**Exercise brief**
Reproduce the entries in full. Exclude all images from the copy.

**Records for this exercise**
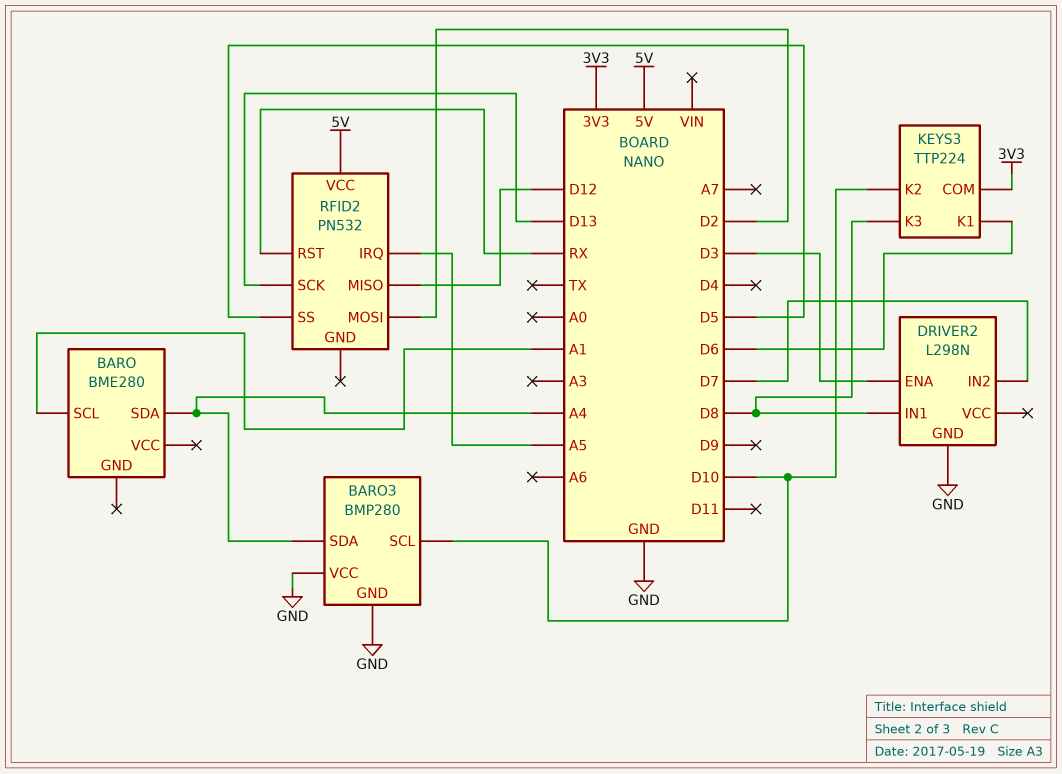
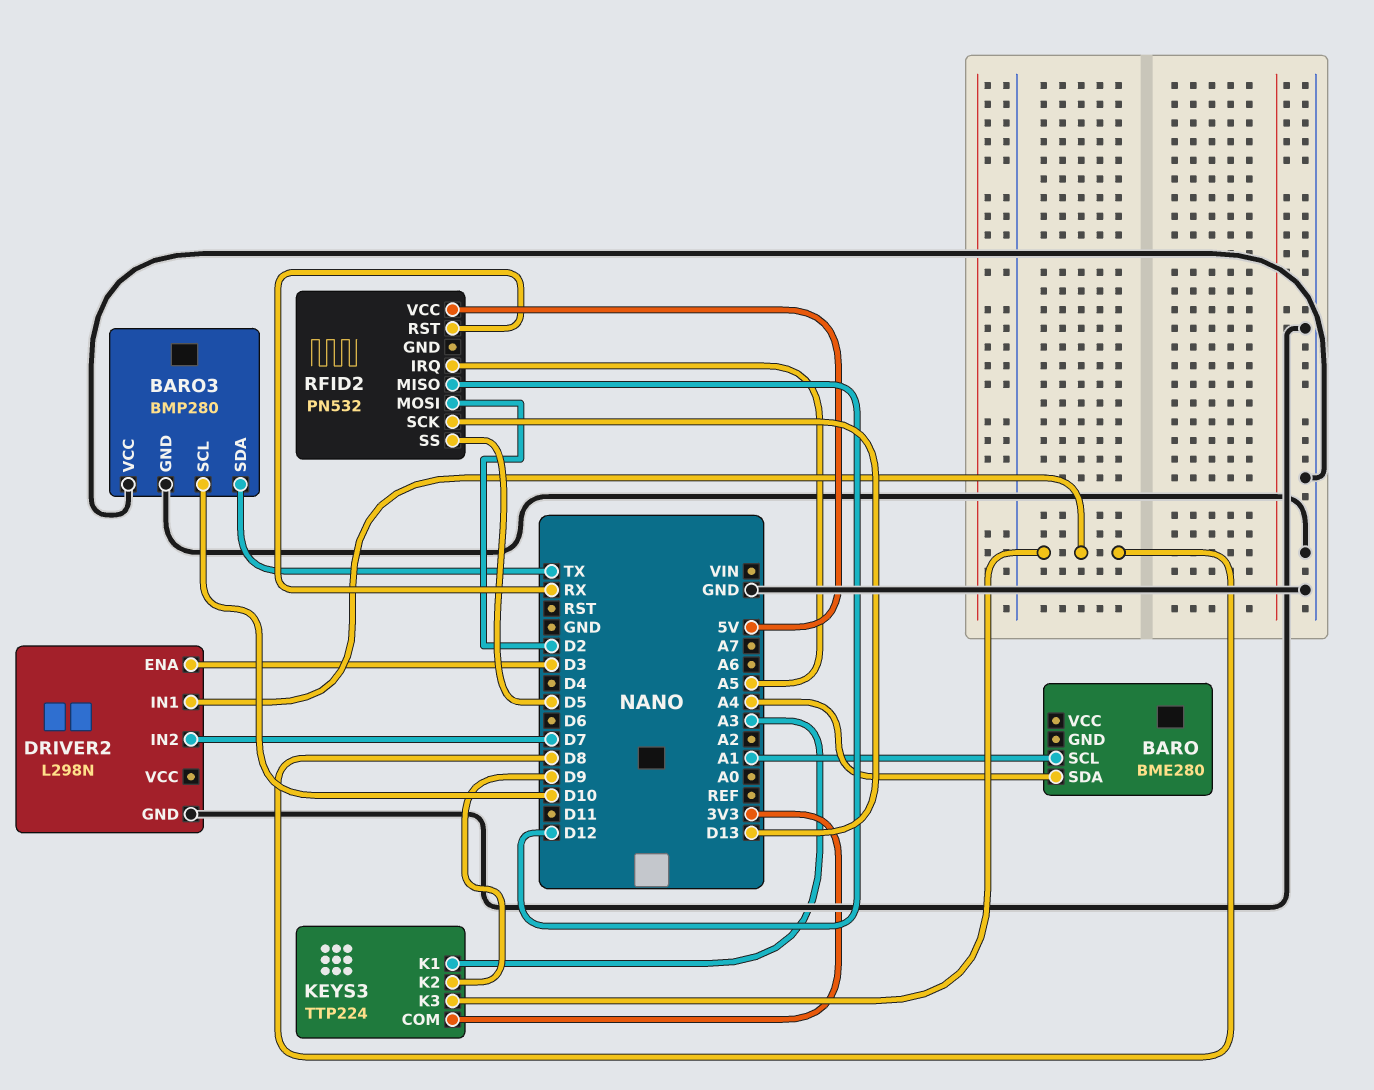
BARO3 pin SDA: A4 -> TX
KEYS3 pin K1: D6 -> A3
KEYS3 pin K2: D10 -> D9

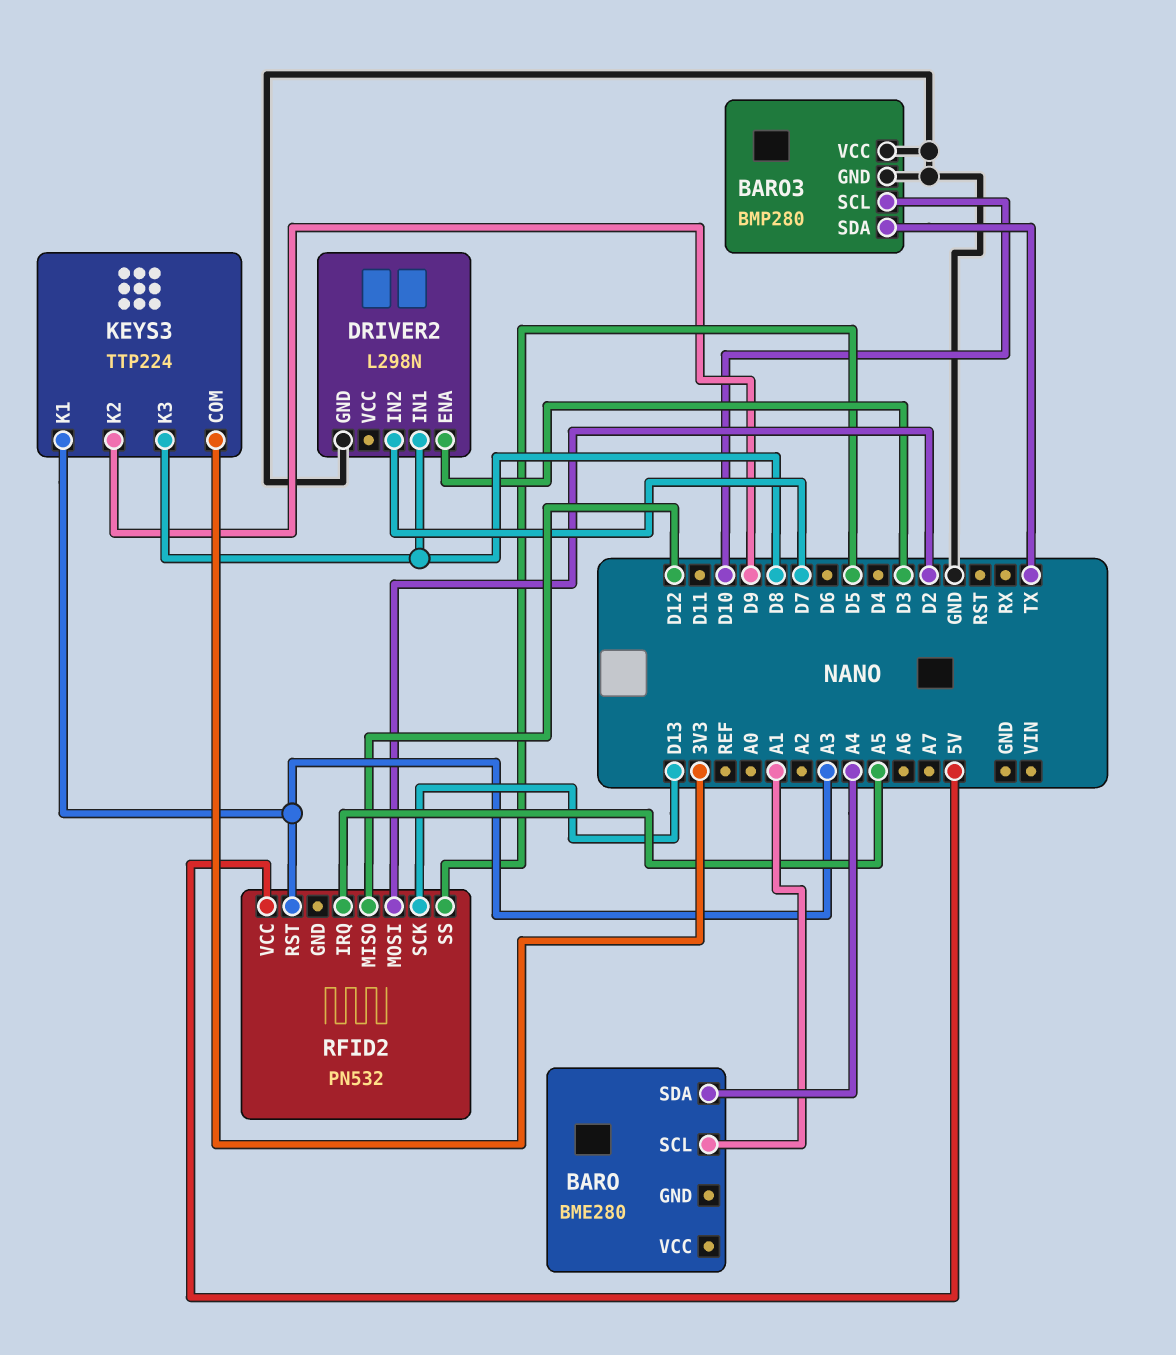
RFID2 pin RST: RX -> A3

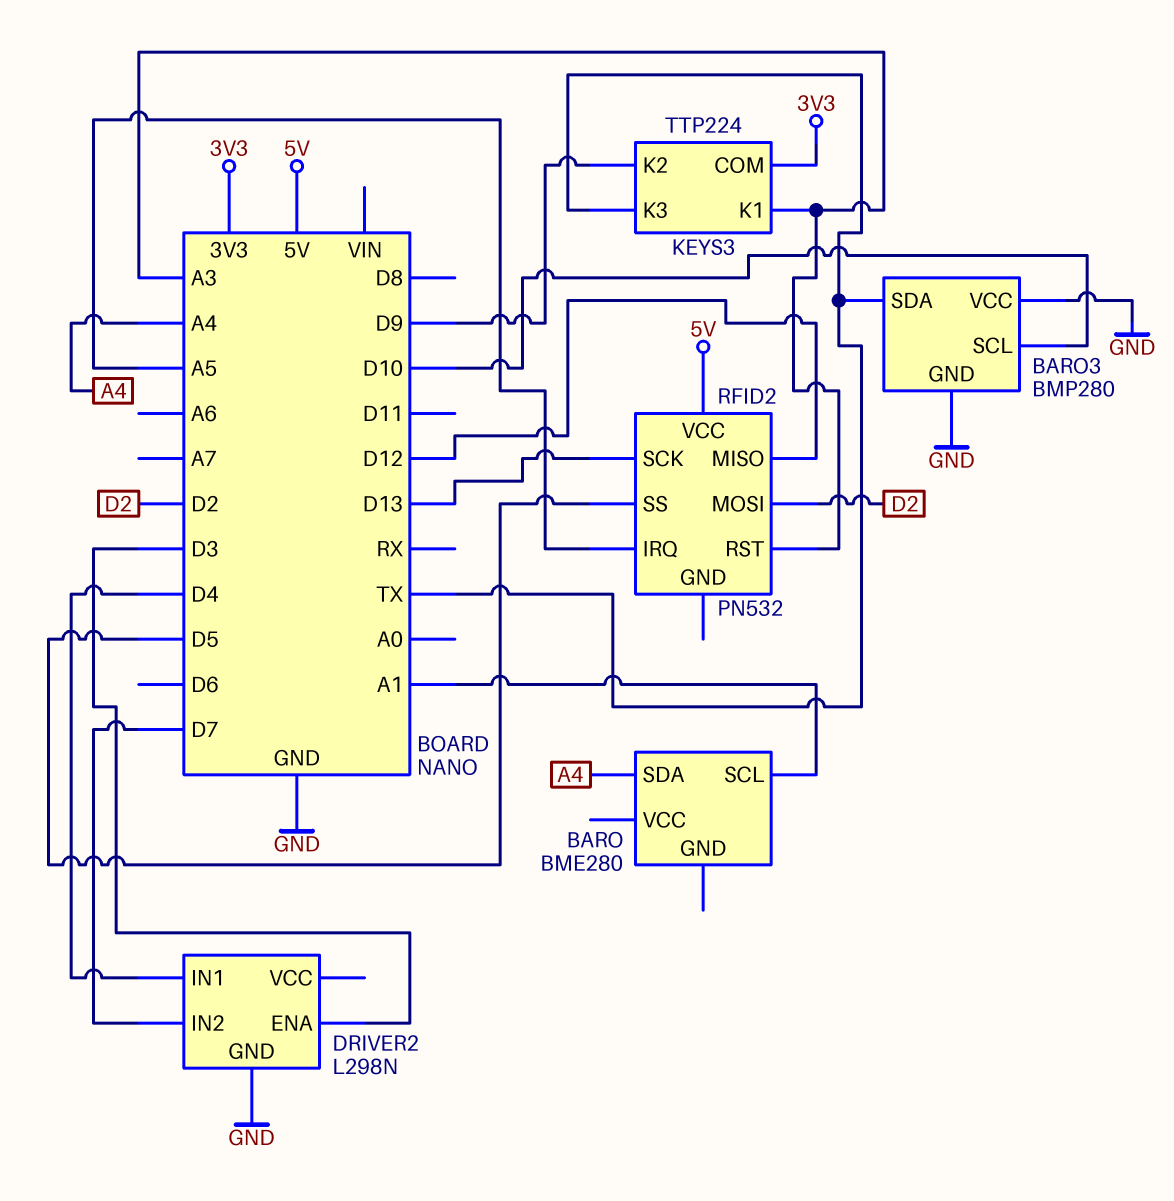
DRIVER2 pin IN1: D8 -> D4
KEYS3 pin K3: D8 -> TX

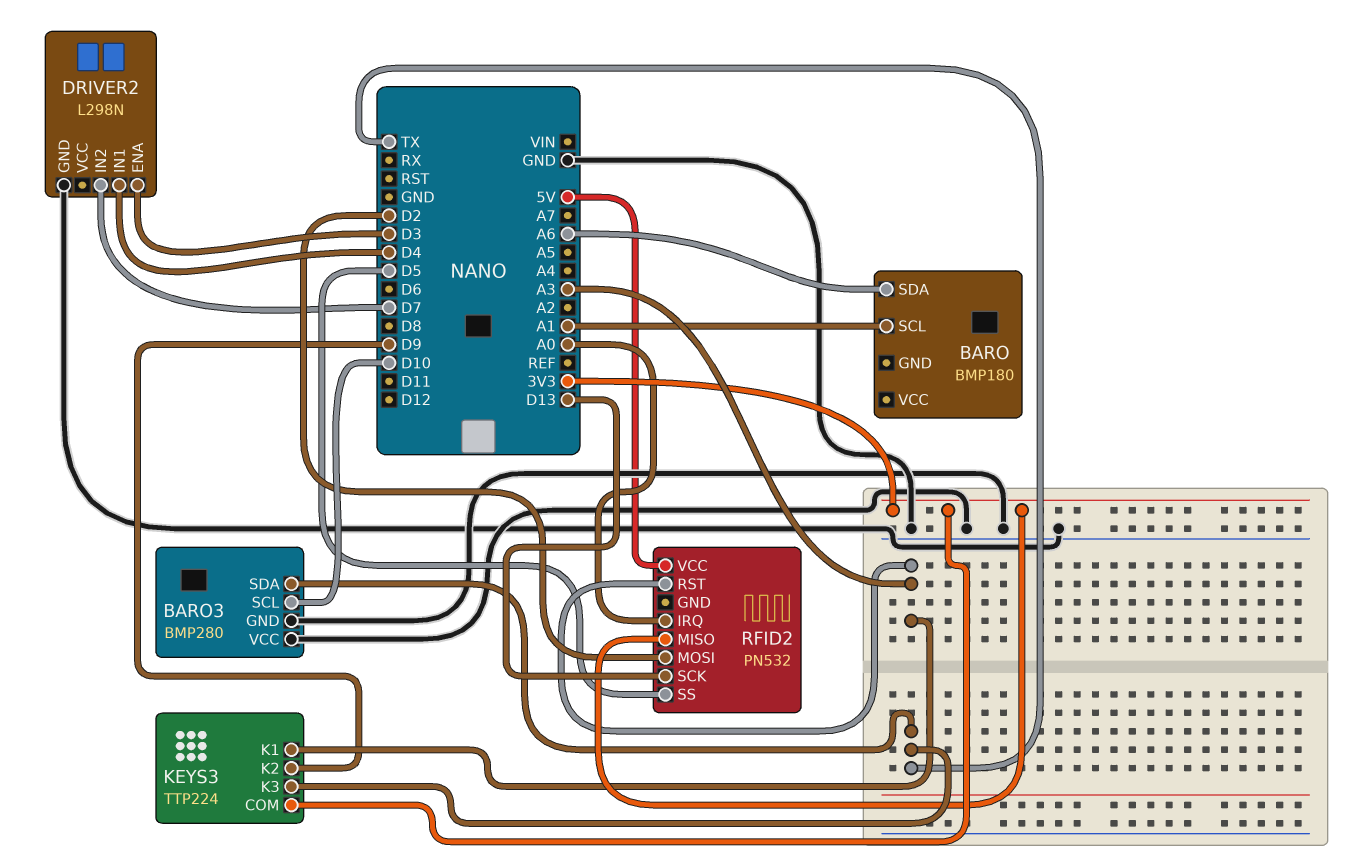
BARO: BME280 -> BMP180
BARO pin SDA: A4 -> A6
RFID2 pin IRQ: A5 -> A0
RFID2 pin MISO: D12 -> 3V3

**Task answer**
BARO3 pin SDA: A4 -> TX
KEYS3 pin K1: D6 -> A3
KEYS3 pin K2: D10 -> D9

RFID2 pin RST: RX -> A3

DRIVER2 pin IN1: D8 -> D4
KEYS3 pin K3: D8 -> TX

BARO: BME280 -> BMP180
BARO pin SDA: A4 -> A6
RFID2 pin IRQ: A5 -> A0
RFID2 pin MISO: D12 -> 3V3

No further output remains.